EXERCISE
Print the records below exactly, and do not carry over any picture.

TASK INPUT
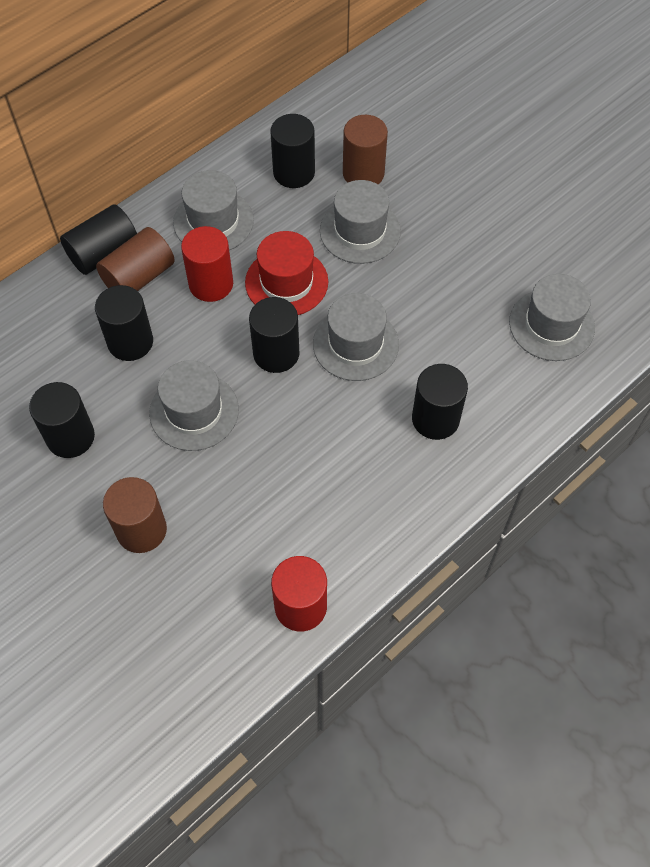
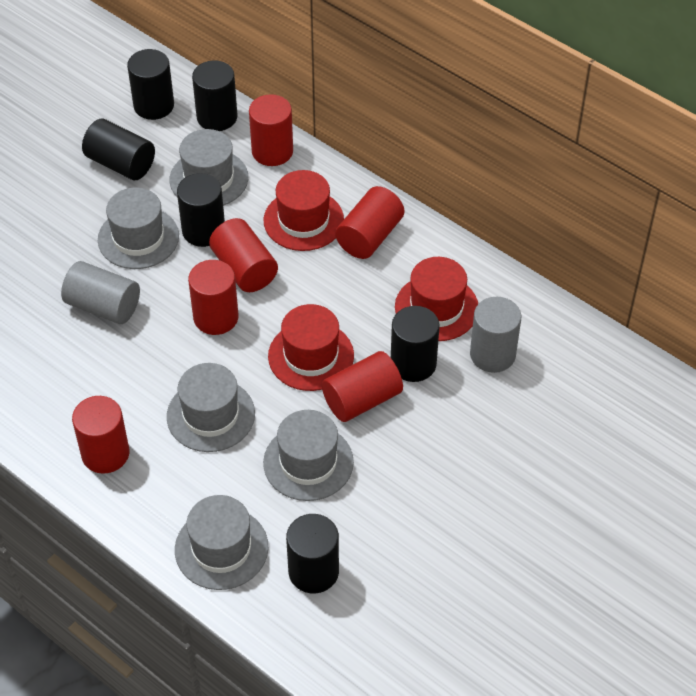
brown cylinder: 3 -> 0
grey cylinder: 0 -> 2
red cylinder: 2 -> 6
red hat: 1 -> 3

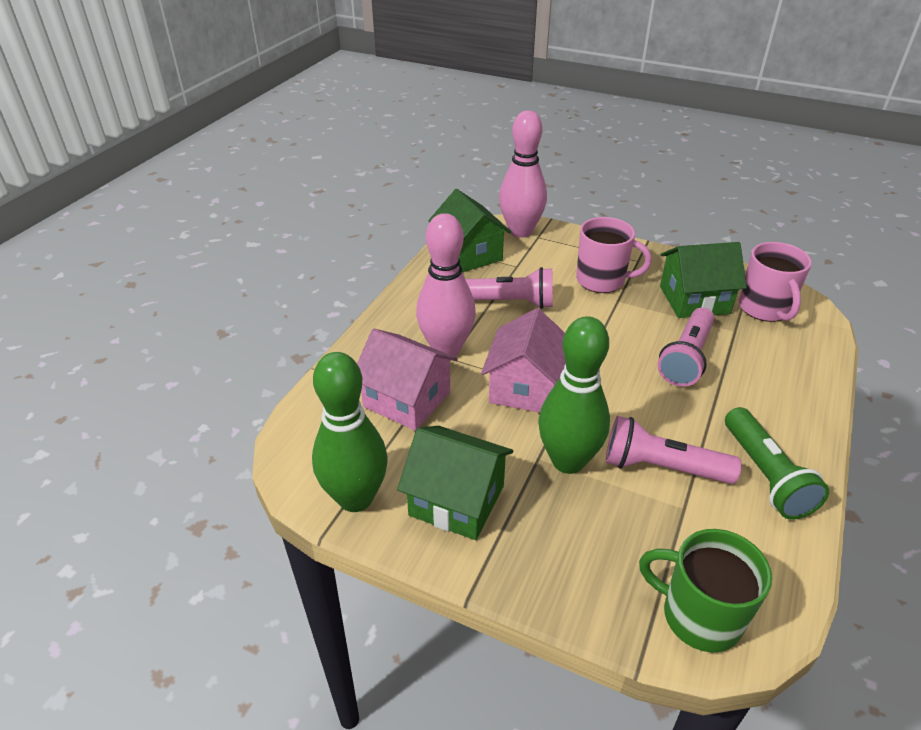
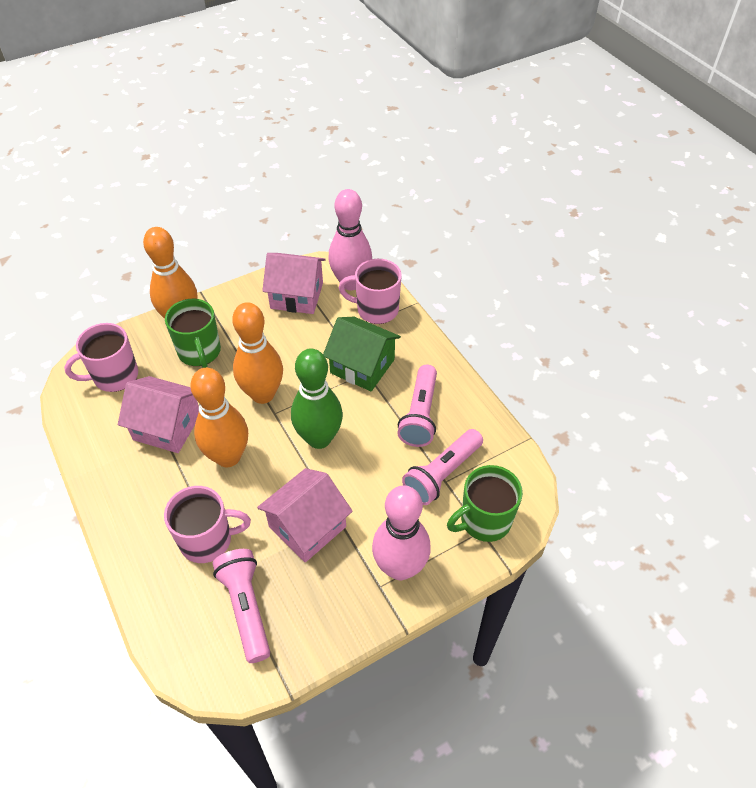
green bowling pin: 2 -> 1
green flashlight: 1 -> 0
green house: 3 -> 1
green mug: 1 -> 2
orange bowling pin: 0 -> 3
pink house: 2 -> 3
pink mug: 2 -> 3

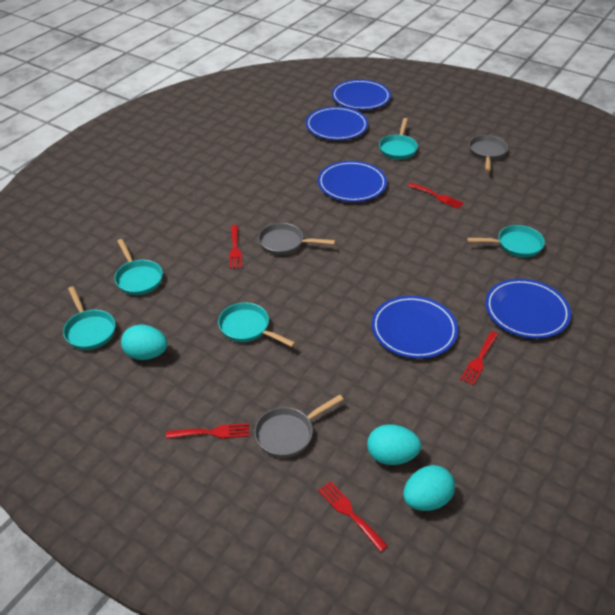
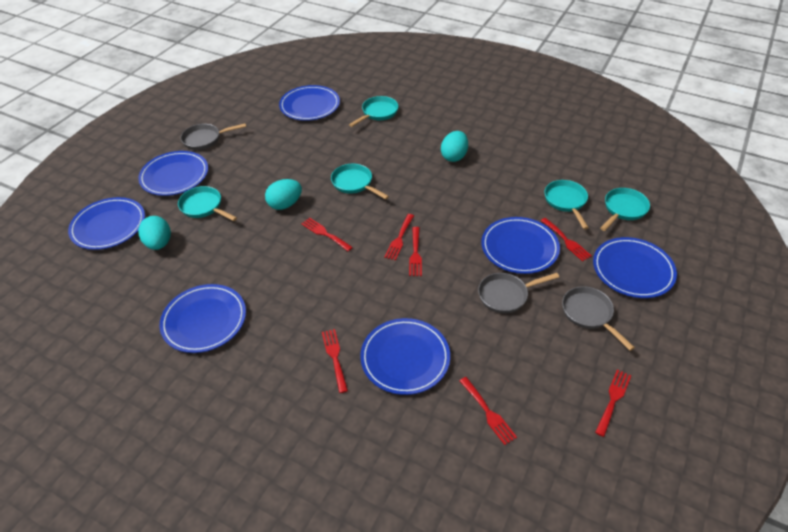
blue plate: 5 -> 7
red fork: 5 -> 7

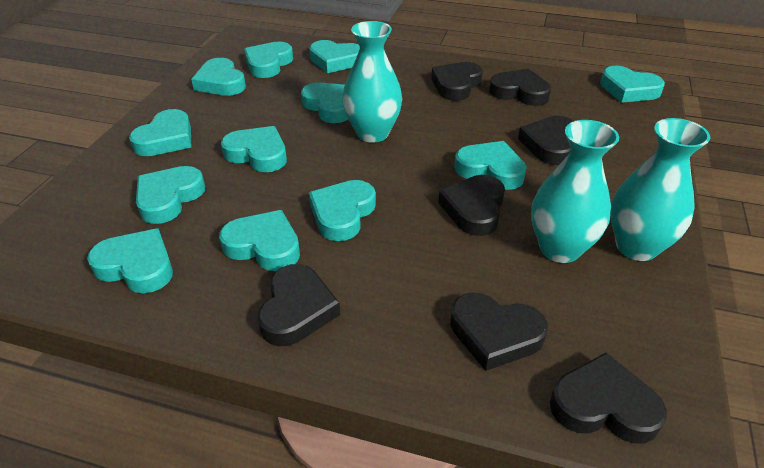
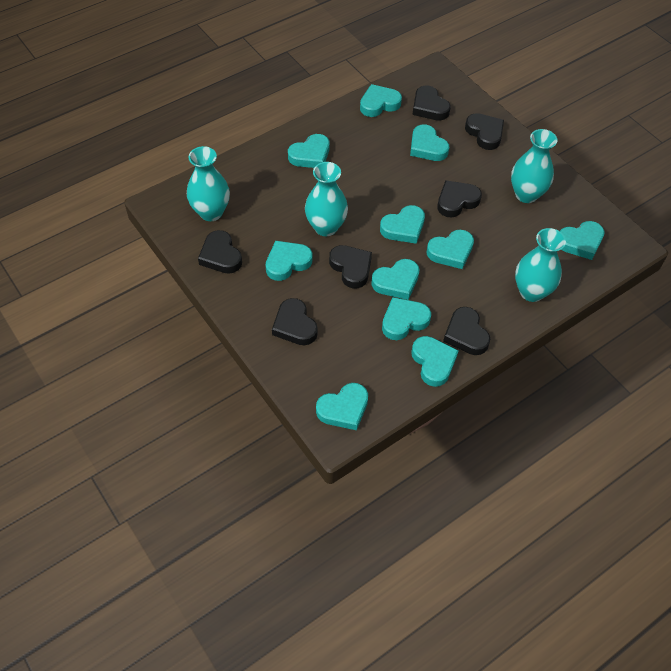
turquoise heart: 12 -> 11
turquoise vase: 3 -> 4

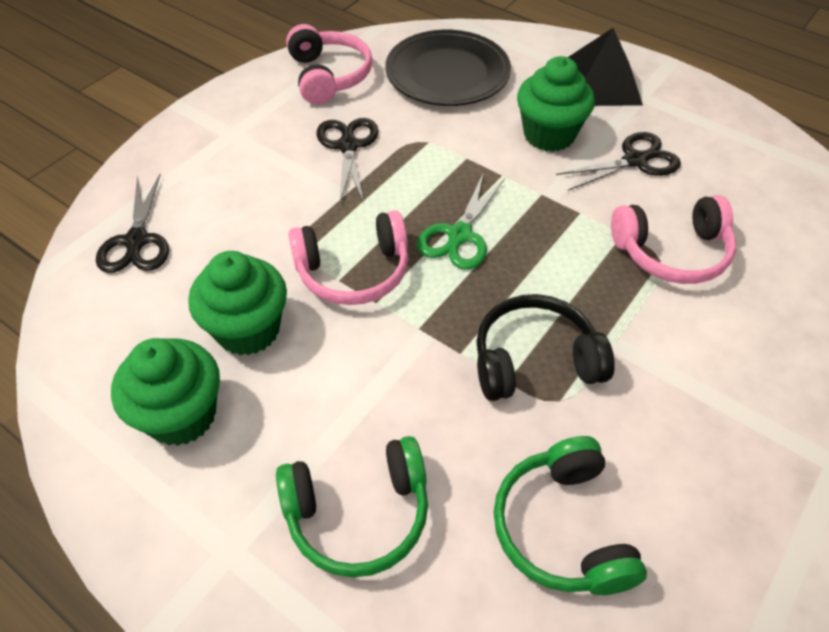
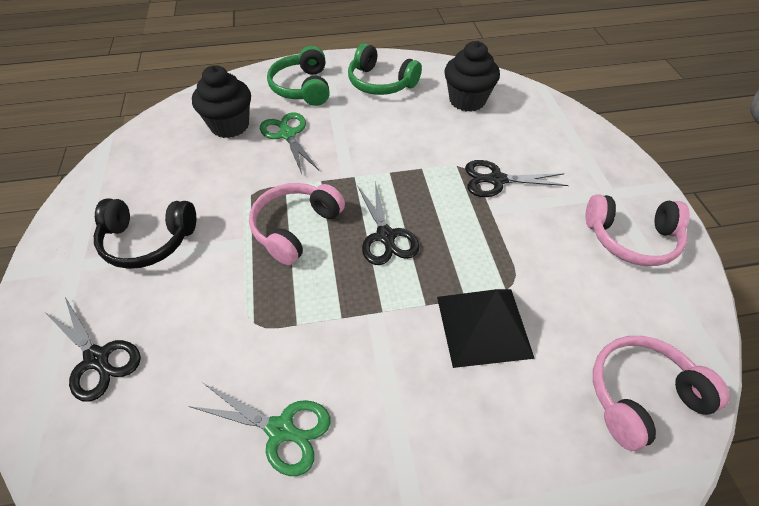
black cupcake: 0 -> 2
black plate: 1 -> 0
green cupcake: 3 -> 0
green scissors: 1 -> 2

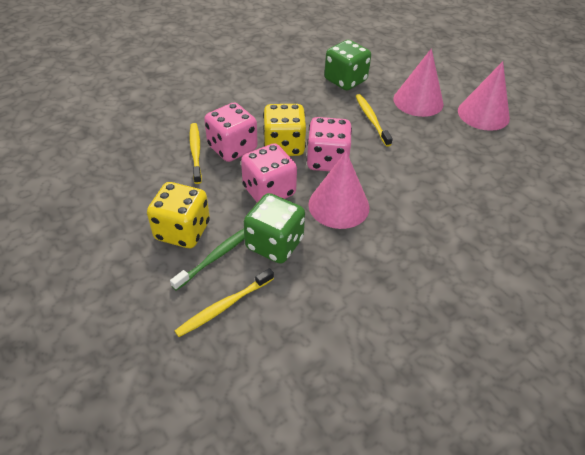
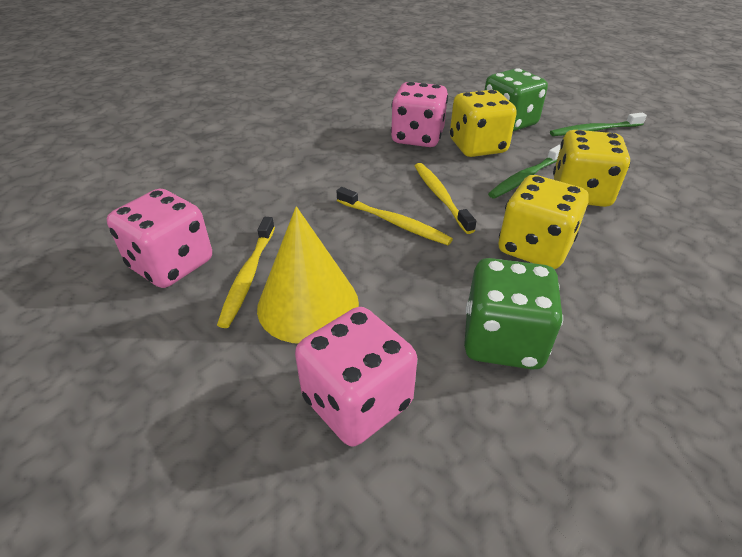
green toothbrush: 1 -> 2
pink cone: 3 -> 0
yellow cone: 0 -> 1
yellow dice: 2 -> 3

ANSWER TO THE PROBLEM
brown cylinder: 3 -> 0
grey cylinder: 0 -> 2
red cylinder: 2 -> 6
red hat: 1 -> 3

green bowling pin: 2 -> 1
green flashlight: 1 -> 0
green house: 3 -> 1
green mug: 1 -> 2
orange bowling pin: 0 -> 3
pink house: 2 -> 3
pink mug: 2 -> 3

blue plate: 5 -> 7
red fork: 5 -> 7

turquoise heart: 12 -> 11
turquoise vase: 3 -> 4

black cupcake: 0 -> 2
black plate: 1 -> 0
green cupcake: 3 -> 0
green scissors: 1 -> 2

green toothbrush: 1 -> 2
pink cone: 3 -> 0
yellow cone: 0 -> 1
yellow dice: 2 -> 3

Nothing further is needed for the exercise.